Your objective —
For each record below, set it down exactly but leave out any picture.

Information —
^^^^^^^^^^^^^^^^

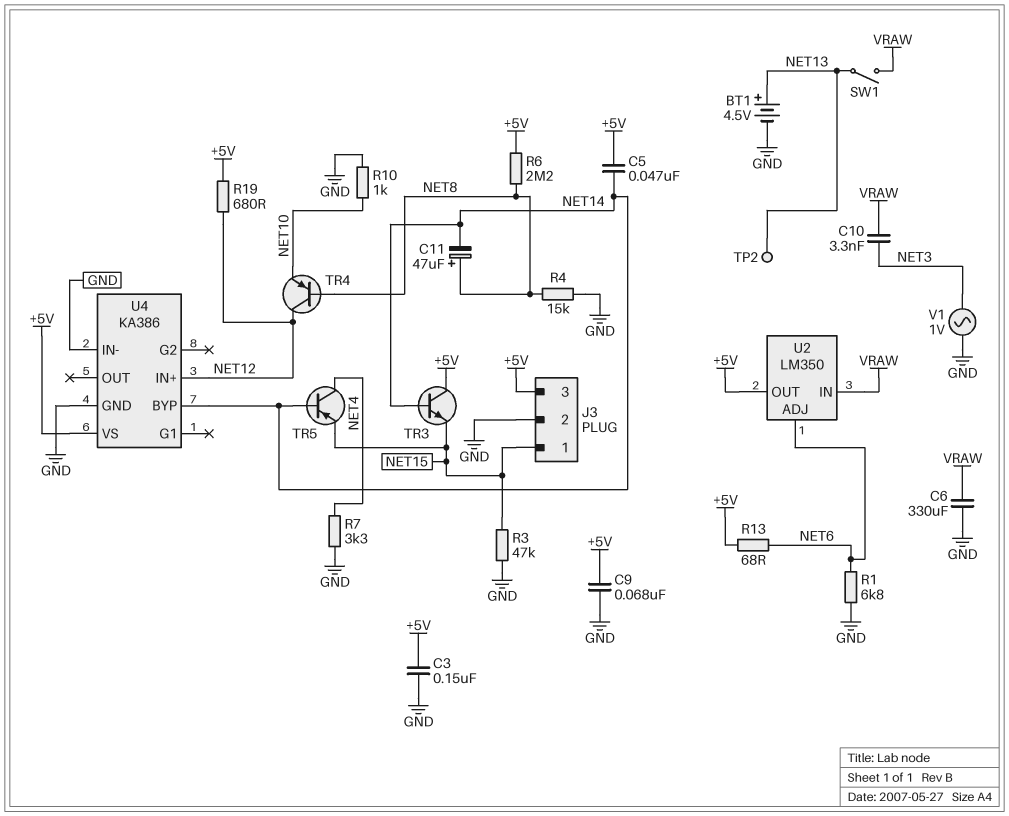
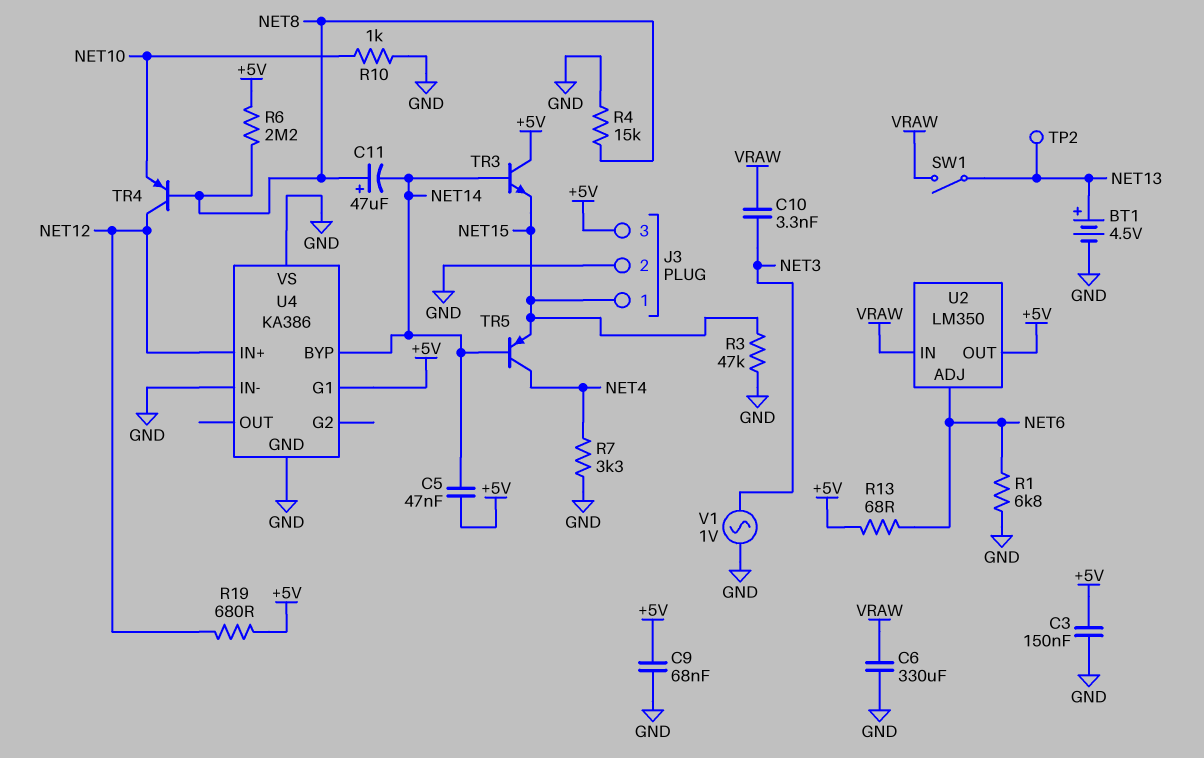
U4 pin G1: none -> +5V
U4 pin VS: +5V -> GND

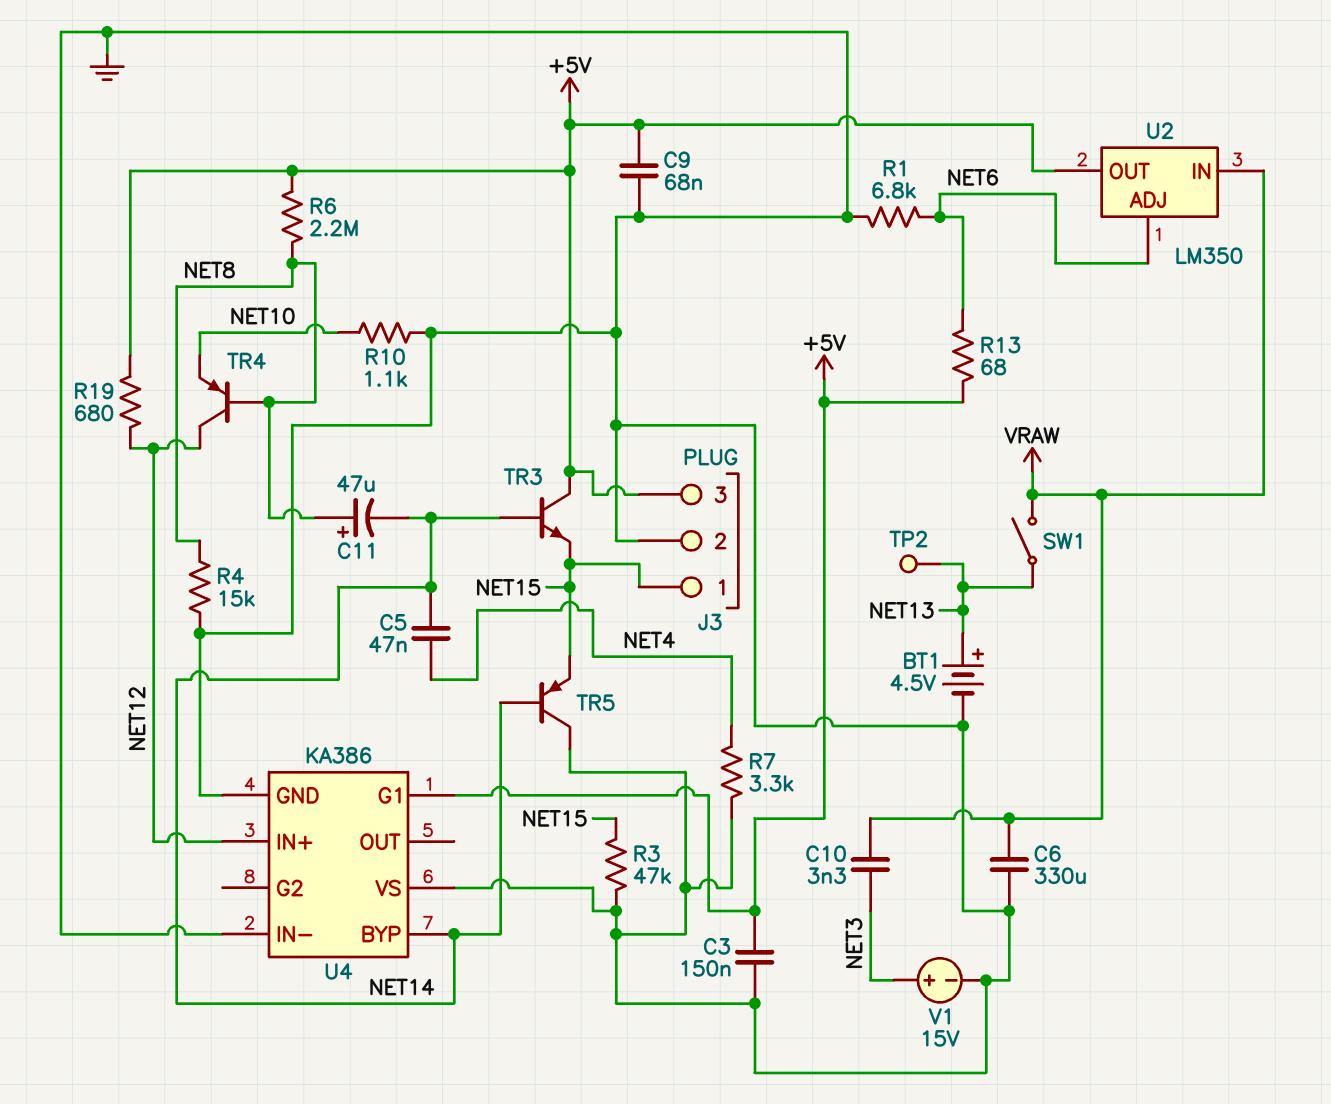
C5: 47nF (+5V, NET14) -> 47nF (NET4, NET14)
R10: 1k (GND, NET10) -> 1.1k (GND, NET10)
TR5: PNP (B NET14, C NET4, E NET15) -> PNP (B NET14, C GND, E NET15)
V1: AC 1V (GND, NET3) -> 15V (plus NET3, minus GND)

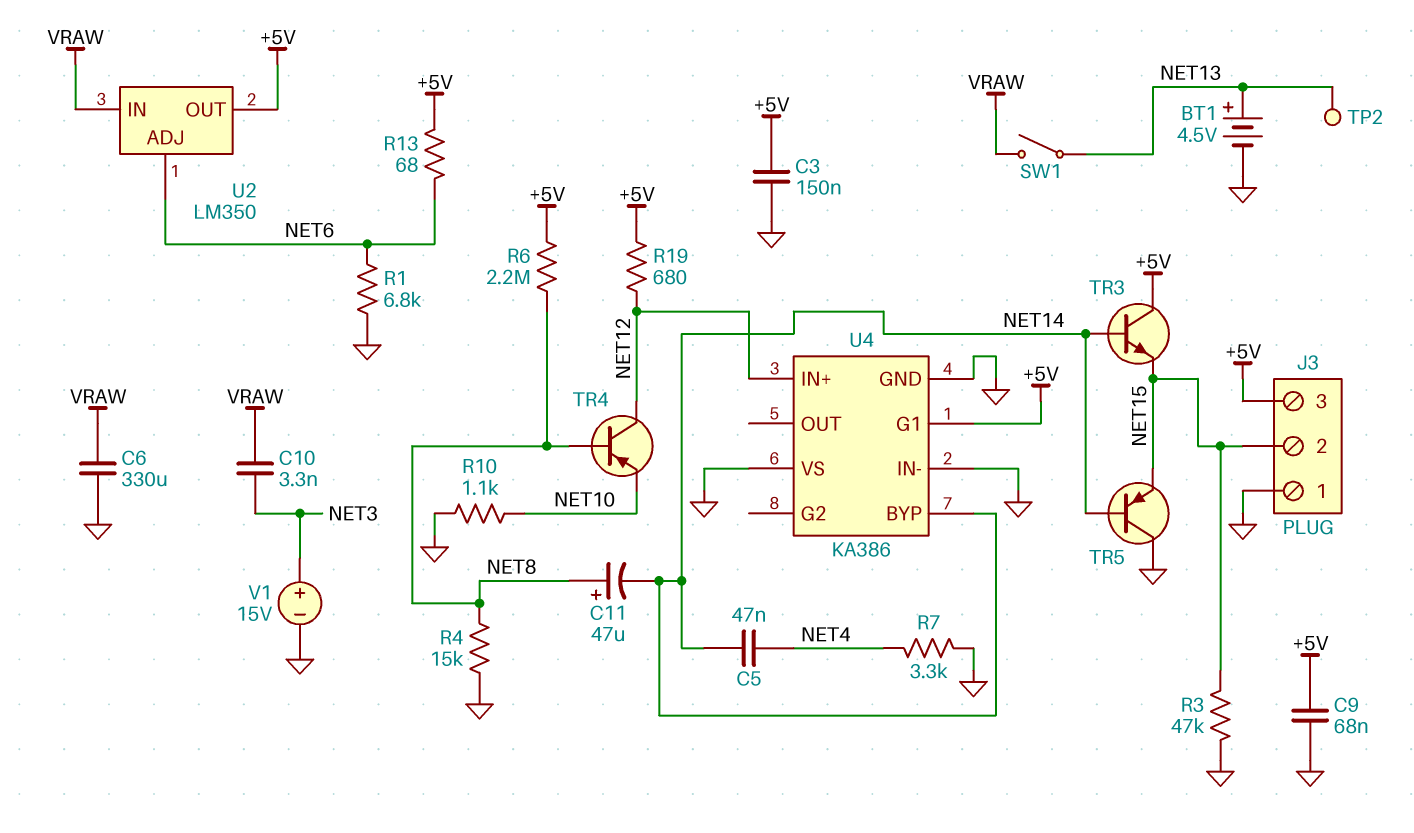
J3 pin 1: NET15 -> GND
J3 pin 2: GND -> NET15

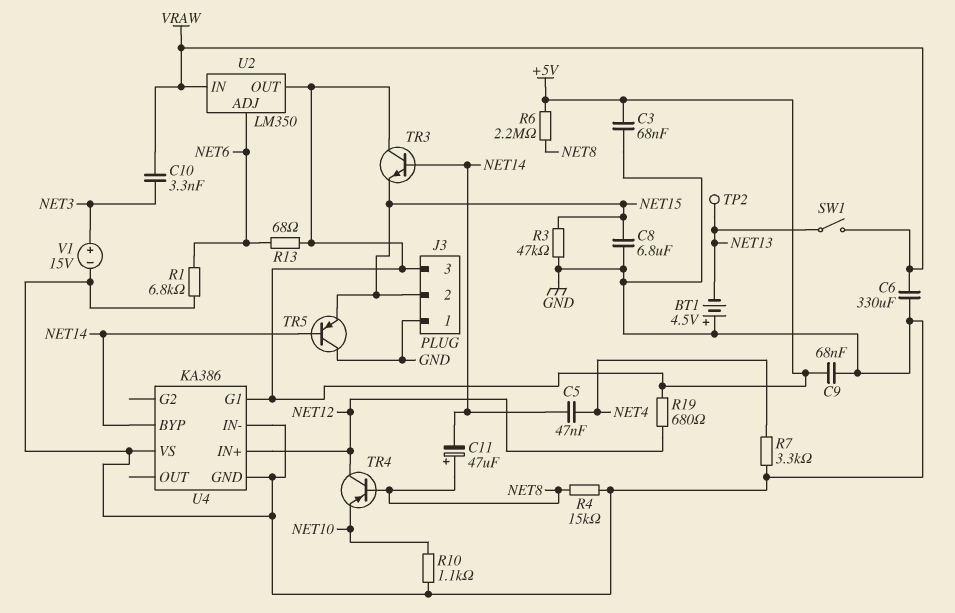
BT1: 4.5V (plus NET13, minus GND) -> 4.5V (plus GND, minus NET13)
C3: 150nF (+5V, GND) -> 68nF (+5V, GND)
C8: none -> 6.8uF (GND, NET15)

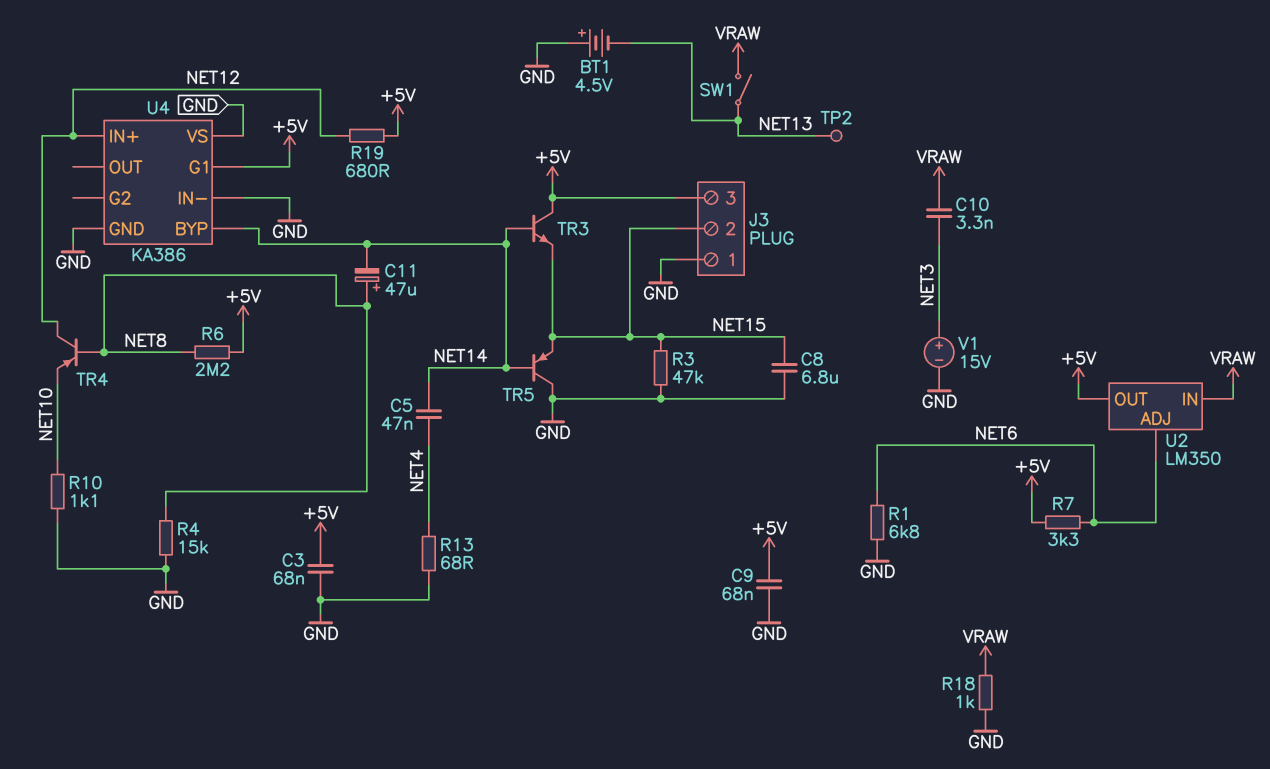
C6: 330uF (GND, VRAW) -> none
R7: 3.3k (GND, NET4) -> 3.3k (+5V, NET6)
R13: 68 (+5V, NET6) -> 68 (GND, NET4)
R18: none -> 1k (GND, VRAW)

^^^^^^^^^^^^^^^^

Response to the exercise —
U4 pin G1: none -> +5V
U4 pin VS: +5V -> GND

C5: 47nF (+5V, NET14) -> 47nF (NET4, NET14)
R10: 1k (GND, NET10) -> 1.1k (GND, NET10)
TR5: PNP (B NET14, C NET4, E NET15) -> PNP (B NET14, C GND, E NET15)
V1: AC 1V (GND, NET3) -> 15V (plus NET3, minus GND)

J3 pin 1: NET15 -> GND
J3 pin 2: GND -> NET15

BT1: 4.5V (plus NET13, minus GND) -> 4.5V (plus GND, minus NET13)
C3: 150nF (+5V, GND) -> 68nF (+5V, GND)
C8: none -> 6.8uF (GND, NET15)

C6: 330uF (GND, VRAW) -> none
R7: 3.3k (GND, NET4) -> 3.3k (+5V, NET6)
R13: 68 (+5V, NET6) -> 68 (GND, NET4)
R18: none -> 1k (GND, VRAW)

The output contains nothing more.